Extracted data entries:
________________________

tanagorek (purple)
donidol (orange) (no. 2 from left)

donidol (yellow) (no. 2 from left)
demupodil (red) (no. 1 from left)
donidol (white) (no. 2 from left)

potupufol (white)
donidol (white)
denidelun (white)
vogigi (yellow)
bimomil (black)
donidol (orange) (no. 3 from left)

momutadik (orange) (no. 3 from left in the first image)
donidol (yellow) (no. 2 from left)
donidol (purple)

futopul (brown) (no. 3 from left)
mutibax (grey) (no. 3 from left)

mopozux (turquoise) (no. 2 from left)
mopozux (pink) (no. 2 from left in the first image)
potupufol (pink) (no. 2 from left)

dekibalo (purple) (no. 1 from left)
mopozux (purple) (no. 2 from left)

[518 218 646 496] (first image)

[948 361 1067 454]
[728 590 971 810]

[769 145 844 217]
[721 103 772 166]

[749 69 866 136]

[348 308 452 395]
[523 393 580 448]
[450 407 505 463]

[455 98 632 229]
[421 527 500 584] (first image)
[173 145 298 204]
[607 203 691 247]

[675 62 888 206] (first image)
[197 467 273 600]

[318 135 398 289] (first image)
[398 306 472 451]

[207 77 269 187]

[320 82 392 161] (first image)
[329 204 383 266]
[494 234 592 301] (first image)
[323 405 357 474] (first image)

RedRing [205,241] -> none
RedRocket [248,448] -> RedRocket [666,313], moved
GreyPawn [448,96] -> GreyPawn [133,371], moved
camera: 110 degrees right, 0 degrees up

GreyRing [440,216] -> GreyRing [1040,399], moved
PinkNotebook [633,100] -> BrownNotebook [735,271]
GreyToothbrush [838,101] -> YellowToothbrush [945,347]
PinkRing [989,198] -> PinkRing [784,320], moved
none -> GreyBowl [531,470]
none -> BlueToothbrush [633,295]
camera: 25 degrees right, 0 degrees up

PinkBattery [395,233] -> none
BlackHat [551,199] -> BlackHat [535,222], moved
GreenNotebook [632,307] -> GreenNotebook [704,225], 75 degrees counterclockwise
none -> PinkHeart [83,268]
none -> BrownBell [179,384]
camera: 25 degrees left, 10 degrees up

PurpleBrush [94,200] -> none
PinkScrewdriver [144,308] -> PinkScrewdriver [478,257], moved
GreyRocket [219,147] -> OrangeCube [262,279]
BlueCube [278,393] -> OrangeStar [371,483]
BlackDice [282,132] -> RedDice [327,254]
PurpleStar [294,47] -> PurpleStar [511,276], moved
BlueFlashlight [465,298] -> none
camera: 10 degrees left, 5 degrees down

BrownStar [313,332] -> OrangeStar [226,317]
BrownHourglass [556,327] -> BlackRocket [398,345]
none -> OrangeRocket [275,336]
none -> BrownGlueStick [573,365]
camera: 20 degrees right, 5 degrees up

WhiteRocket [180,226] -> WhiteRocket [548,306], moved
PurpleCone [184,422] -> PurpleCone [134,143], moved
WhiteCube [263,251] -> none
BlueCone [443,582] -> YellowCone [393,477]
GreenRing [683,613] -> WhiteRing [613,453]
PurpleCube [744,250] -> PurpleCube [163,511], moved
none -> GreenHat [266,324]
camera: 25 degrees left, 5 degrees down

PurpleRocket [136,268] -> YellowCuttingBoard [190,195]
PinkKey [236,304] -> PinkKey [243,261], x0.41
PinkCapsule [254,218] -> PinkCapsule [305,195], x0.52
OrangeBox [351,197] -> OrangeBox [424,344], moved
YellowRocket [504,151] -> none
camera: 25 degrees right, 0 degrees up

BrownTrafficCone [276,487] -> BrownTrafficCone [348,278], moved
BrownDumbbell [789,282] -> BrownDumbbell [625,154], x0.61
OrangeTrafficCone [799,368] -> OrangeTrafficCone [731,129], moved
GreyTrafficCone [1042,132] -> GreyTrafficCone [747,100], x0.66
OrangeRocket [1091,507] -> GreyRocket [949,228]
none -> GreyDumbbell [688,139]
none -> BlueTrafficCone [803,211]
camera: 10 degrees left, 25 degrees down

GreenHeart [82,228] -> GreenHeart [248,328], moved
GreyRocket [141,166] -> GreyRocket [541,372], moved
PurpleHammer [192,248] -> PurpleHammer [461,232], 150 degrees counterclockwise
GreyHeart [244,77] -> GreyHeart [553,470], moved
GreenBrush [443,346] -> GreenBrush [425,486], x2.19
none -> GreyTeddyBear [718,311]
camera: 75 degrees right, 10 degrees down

________________________

Please write out, exactly as they appear above, only the lines in the stretch from the line with "[323 405 357 474] (first image)" through the line with "GreyToothbrush [838,101] ->".

SOLUTION:
[323 405 357 474] (first image)

RedRing [205,241] -> none
RedRocket [248,448] -> RedRocket [666,313], moved
GreyPawn [448,96] -> GreyPawn [133,371], moved
camera: 110 degrees right, 0 degrees up

GreyRing [440,216] -> GreyRing [1040,399], moved
PinkNotebook [633,100] -> BrownNotebook [735,271]
GreyToothbrush [838,101] -> YellowToothbrush [945,347]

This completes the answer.